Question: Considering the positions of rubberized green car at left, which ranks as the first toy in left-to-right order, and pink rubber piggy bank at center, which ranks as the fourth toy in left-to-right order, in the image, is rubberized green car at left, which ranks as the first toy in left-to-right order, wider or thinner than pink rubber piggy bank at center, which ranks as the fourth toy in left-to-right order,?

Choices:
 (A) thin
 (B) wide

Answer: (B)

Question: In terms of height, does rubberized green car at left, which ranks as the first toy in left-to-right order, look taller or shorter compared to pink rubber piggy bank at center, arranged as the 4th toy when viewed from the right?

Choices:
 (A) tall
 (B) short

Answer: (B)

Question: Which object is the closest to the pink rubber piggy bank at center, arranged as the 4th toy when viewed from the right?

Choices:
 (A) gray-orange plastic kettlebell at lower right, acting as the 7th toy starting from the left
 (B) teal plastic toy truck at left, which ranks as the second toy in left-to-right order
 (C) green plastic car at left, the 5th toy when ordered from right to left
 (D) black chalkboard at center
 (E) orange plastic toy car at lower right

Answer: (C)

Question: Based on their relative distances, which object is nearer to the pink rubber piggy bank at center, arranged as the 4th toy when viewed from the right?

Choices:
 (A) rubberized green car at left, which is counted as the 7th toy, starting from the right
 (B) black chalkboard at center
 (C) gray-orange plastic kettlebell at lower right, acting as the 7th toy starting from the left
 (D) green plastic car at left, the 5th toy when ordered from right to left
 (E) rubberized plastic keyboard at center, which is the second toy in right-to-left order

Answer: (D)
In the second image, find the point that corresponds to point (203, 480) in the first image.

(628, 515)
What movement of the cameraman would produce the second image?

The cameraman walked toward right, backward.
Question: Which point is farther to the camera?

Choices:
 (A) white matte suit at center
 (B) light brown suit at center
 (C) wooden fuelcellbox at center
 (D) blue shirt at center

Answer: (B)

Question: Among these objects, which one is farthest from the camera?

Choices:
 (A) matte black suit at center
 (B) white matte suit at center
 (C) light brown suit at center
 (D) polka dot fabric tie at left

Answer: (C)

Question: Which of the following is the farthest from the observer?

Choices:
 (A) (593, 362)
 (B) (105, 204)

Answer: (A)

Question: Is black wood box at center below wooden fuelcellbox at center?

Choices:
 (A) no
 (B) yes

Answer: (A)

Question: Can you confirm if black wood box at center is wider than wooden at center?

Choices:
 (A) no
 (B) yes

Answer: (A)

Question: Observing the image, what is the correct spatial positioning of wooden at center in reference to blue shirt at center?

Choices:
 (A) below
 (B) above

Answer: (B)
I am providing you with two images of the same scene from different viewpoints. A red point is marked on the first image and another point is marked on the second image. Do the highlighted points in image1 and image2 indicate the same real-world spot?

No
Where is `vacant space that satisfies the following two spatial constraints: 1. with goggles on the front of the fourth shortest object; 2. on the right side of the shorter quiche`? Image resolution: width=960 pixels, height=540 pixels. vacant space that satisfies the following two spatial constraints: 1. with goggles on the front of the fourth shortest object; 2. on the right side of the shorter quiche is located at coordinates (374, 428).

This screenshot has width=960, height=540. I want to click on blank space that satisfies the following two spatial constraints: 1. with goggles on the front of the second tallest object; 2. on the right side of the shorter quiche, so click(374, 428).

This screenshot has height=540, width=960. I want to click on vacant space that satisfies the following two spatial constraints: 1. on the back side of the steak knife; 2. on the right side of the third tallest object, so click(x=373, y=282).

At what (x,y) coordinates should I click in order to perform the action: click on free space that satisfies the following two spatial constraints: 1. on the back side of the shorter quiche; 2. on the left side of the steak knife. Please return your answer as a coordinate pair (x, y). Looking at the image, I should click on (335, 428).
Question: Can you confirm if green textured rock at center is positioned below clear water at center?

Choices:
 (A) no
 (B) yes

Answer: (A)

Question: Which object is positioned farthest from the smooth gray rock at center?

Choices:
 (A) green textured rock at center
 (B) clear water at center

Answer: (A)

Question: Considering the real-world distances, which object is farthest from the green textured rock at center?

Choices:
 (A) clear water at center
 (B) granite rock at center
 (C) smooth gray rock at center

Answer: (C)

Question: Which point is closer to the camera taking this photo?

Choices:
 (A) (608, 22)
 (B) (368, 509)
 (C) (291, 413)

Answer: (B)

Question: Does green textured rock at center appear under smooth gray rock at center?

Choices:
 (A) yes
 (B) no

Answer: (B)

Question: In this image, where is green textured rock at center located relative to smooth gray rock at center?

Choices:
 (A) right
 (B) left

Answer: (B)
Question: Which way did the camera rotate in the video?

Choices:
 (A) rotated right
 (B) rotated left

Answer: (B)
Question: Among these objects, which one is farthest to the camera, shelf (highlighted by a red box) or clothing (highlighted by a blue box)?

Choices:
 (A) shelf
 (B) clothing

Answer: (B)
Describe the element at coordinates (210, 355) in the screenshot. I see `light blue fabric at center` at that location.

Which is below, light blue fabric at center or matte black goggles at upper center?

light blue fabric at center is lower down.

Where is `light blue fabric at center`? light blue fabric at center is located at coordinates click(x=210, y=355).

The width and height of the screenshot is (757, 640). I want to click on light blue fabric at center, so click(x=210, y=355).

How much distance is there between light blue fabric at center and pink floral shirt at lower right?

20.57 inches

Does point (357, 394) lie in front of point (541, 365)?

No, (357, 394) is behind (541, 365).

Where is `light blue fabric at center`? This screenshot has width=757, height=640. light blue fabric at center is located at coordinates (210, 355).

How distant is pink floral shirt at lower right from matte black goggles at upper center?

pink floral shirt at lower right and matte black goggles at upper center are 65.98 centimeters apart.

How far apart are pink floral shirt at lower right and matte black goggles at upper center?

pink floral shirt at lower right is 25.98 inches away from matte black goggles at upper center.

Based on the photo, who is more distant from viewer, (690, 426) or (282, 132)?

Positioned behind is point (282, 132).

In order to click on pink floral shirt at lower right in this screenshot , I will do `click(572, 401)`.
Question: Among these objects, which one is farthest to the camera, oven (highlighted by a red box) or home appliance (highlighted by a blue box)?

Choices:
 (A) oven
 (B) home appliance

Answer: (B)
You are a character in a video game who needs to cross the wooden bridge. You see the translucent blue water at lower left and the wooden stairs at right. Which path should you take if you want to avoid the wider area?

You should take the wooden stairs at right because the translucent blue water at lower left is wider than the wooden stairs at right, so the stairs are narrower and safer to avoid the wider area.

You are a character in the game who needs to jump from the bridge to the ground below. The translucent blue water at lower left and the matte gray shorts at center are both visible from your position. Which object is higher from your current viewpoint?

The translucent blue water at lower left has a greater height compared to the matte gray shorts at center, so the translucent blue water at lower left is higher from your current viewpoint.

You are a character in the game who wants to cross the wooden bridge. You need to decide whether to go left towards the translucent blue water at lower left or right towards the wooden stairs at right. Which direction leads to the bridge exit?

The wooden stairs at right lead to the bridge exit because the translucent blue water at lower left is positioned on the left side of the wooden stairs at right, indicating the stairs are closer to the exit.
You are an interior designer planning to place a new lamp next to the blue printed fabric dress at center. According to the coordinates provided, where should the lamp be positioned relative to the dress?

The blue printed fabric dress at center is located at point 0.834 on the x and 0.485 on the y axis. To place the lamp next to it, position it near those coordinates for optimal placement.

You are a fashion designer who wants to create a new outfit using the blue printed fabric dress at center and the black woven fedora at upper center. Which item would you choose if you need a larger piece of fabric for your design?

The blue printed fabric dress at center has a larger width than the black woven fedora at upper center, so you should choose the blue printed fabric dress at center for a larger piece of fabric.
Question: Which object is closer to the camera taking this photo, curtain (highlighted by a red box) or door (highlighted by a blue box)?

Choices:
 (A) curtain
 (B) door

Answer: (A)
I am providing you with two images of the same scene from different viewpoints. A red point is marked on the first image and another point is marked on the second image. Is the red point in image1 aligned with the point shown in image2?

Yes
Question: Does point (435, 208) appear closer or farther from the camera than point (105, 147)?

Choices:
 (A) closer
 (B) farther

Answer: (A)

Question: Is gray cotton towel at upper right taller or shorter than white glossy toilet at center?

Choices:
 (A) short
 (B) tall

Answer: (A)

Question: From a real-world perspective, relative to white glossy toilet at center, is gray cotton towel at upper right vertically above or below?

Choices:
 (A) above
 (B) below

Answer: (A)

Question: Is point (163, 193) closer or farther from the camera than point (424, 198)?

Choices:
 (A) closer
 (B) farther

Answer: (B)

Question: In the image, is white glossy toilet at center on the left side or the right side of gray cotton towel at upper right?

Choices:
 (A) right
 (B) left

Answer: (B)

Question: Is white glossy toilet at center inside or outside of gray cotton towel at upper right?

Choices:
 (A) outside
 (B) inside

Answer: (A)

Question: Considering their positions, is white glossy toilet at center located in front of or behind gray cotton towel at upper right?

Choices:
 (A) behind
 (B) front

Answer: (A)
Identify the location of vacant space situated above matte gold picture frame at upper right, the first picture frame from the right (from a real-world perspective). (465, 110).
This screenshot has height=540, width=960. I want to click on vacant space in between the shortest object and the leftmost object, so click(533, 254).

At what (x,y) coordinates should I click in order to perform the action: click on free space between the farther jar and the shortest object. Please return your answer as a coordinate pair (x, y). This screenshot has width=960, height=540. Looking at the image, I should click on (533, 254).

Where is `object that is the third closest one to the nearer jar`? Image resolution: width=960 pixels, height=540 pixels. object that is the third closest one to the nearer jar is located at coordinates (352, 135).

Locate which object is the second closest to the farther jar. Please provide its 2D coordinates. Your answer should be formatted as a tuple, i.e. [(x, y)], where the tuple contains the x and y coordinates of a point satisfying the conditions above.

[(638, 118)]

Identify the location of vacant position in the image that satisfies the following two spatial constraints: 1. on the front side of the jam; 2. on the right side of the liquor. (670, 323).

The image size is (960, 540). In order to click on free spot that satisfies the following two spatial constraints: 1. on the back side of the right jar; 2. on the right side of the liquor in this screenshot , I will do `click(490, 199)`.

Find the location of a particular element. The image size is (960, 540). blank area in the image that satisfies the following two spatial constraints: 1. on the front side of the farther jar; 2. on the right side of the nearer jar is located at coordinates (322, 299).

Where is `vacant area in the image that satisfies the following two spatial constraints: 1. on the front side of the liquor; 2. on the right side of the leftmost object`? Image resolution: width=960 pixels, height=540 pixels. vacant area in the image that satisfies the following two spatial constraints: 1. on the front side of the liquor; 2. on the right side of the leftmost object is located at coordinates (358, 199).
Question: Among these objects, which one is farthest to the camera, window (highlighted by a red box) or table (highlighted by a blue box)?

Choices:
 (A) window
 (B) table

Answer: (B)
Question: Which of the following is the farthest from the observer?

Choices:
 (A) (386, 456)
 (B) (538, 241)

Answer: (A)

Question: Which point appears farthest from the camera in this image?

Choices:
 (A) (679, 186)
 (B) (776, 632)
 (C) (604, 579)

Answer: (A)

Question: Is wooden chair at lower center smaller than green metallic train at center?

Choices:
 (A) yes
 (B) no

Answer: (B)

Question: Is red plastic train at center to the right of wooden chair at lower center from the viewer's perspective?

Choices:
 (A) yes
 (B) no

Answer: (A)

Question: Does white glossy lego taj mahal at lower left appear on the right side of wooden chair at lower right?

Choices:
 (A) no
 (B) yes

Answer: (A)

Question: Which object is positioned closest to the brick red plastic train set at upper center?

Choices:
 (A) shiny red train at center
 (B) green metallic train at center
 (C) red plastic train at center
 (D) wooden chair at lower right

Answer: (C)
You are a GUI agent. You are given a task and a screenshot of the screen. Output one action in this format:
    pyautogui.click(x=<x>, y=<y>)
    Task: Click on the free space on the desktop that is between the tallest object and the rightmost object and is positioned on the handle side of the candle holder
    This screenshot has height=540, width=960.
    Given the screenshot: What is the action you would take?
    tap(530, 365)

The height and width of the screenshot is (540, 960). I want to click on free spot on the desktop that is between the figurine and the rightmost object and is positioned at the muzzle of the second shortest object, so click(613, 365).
■ ■ ■
* WORK ITEM *
Take the data from the line with "coordinates click(x=210, y=355)." to the line with "How distant is" and rename "light blue fabric" to "pale blue cloth" wherever it occurs there. Leave the rest of those lines unchanged.

* EXERCISE ANSWER *
Where is `pale blue cloth at center`? pale blue cloth at center is located at coordinates click(x=210, y=355).

The width and height of the screenshot is (757, 640). I want to click on pale blue cloth at center, so click(x=210, y=355).

How much distance is there between pale blue cloth at center and pink floral shirt at lower right?

20.57 inches

Does point (357, 394) lie in front of point (541, 365)?

No, (357, 394) is behind (541, 365).

Where is `pale blue cloth at center`? This screenshot has width=757, height=640. pale blue cloth at center is located at coordinates (210, 355).

How distant is pink floral shirt at lower right from matte black goggles at upper center?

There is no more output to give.